## INSTRUCTIONS FOR THE TASK
Below are the records; copy each line in them that holds the word "Clients".
>>>>>
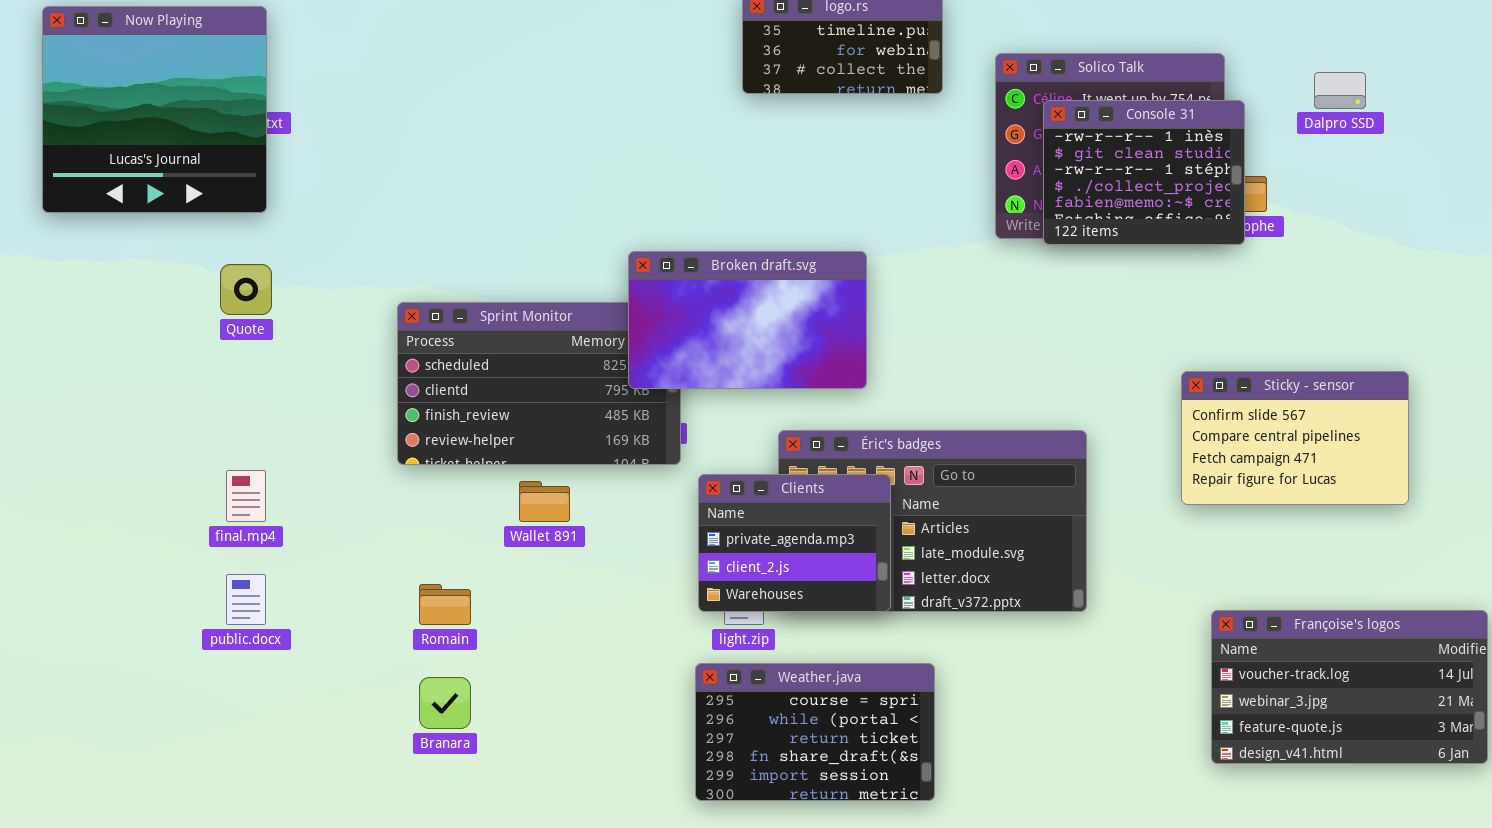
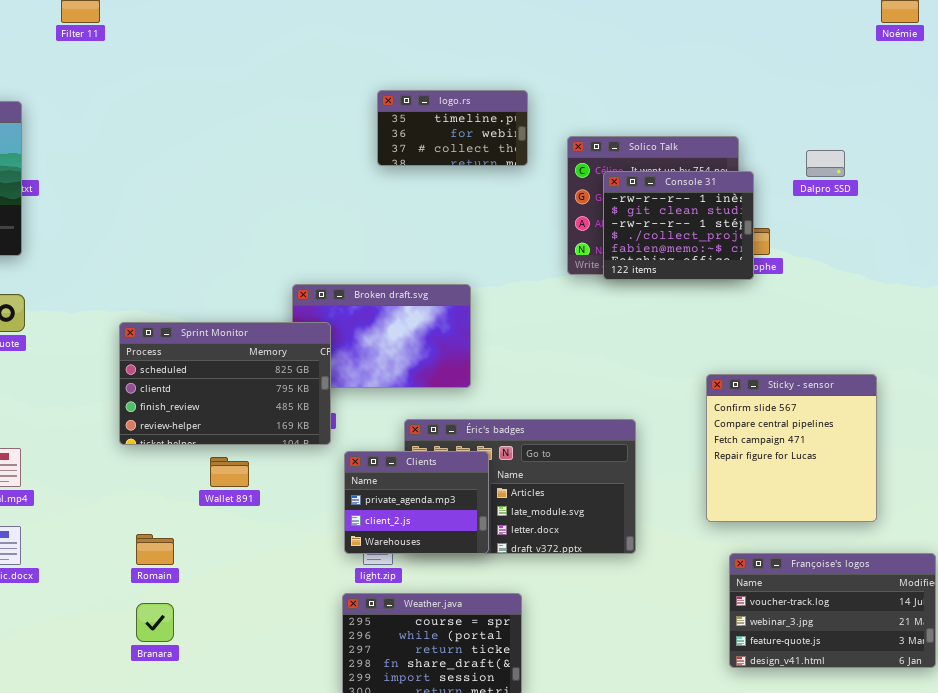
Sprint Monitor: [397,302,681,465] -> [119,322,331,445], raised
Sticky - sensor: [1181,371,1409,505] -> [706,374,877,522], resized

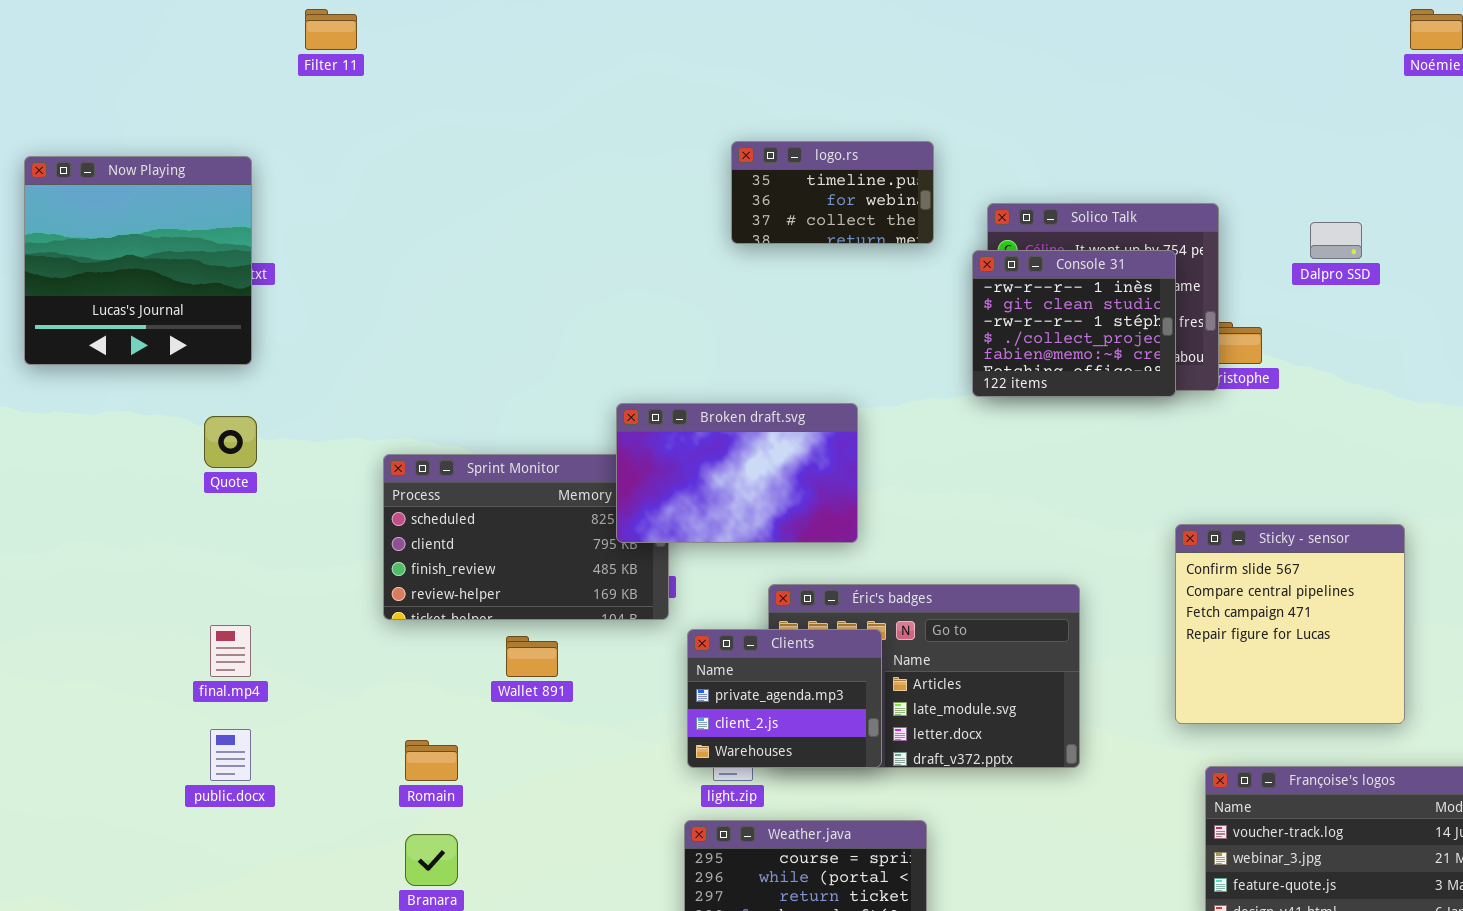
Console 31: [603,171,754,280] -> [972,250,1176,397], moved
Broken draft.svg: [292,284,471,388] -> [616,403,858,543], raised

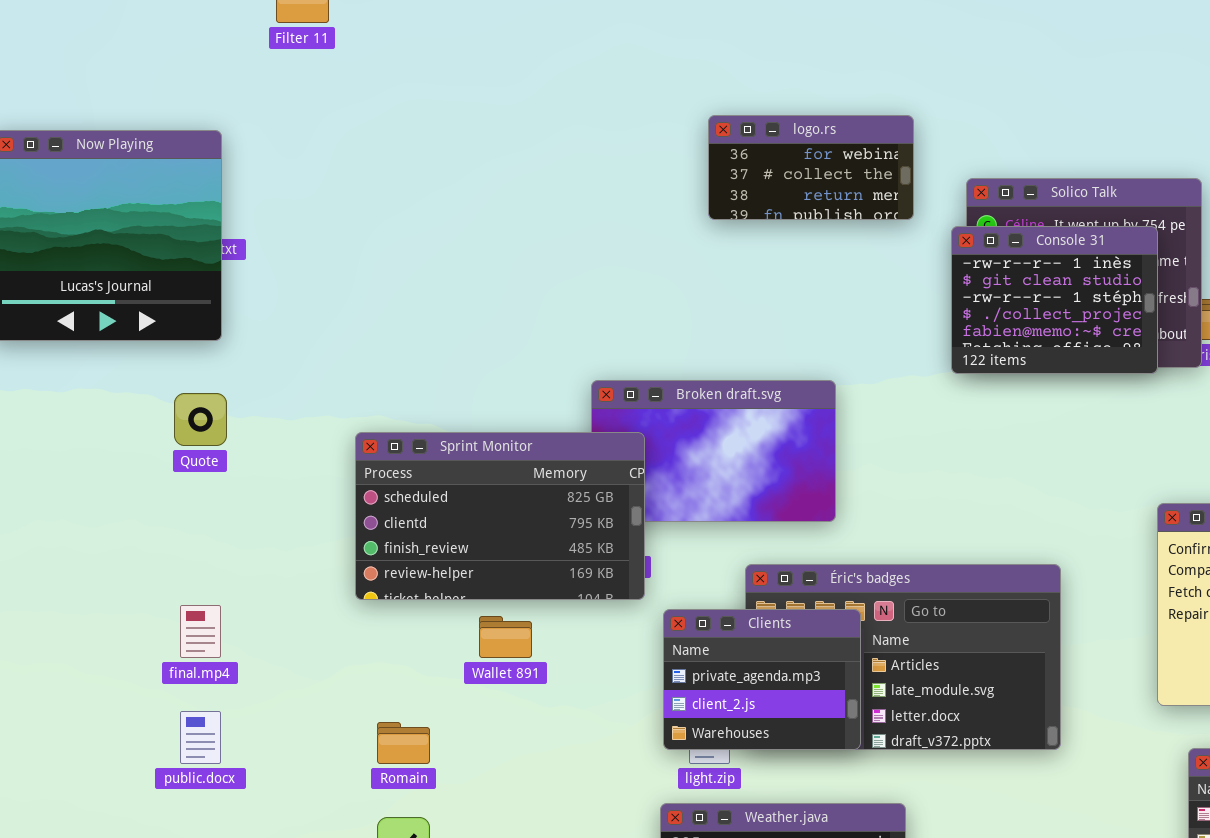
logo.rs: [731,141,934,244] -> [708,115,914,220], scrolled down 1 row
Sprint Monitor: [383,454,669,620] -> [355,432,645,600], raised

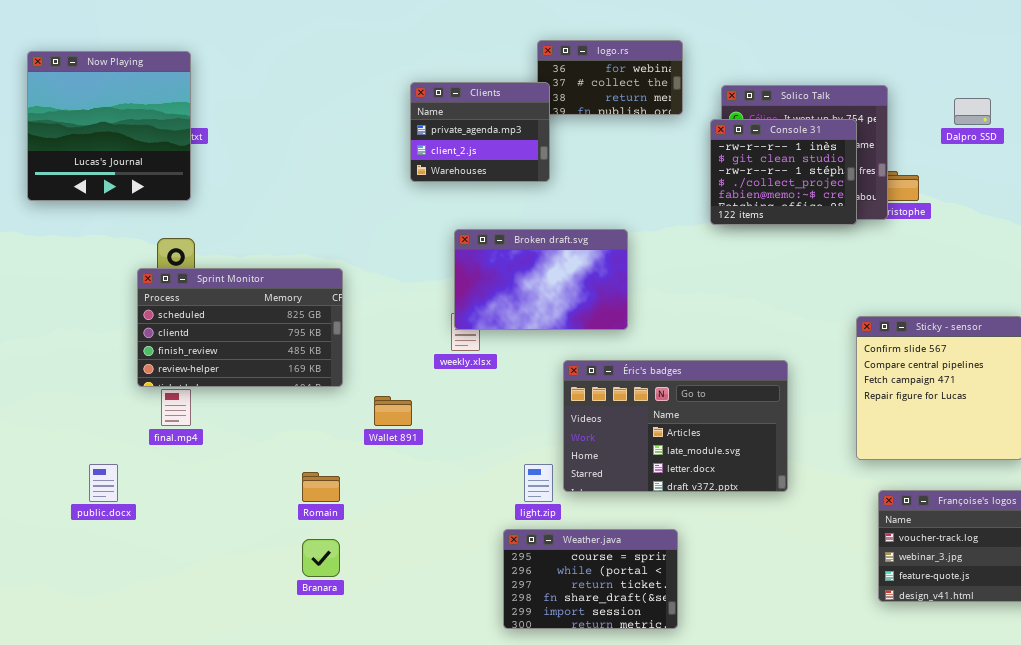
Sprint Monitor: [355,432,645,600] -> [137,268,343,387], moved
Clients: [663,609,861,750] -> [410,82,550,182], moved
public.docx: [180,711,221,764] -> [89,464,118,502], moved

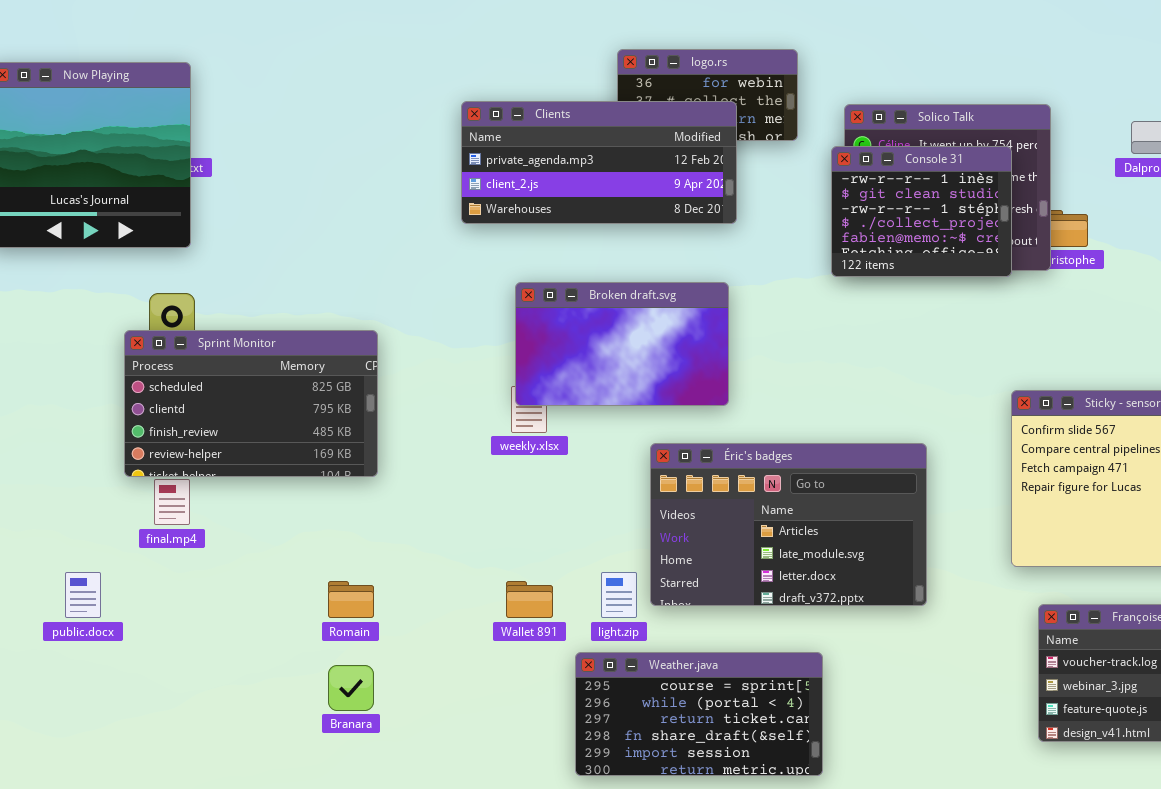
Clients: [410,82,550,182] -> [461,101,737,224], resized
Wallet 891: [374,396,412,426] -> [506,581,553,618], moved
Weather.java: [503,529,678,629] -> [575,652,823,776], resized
<<<<<
## RESPONSE TO THIS EXERCISE
Clients: [663,609,861,750] -> [410,82,550,182], moved
Clients: [410,82,550,182] -> [461,101,737,224], resized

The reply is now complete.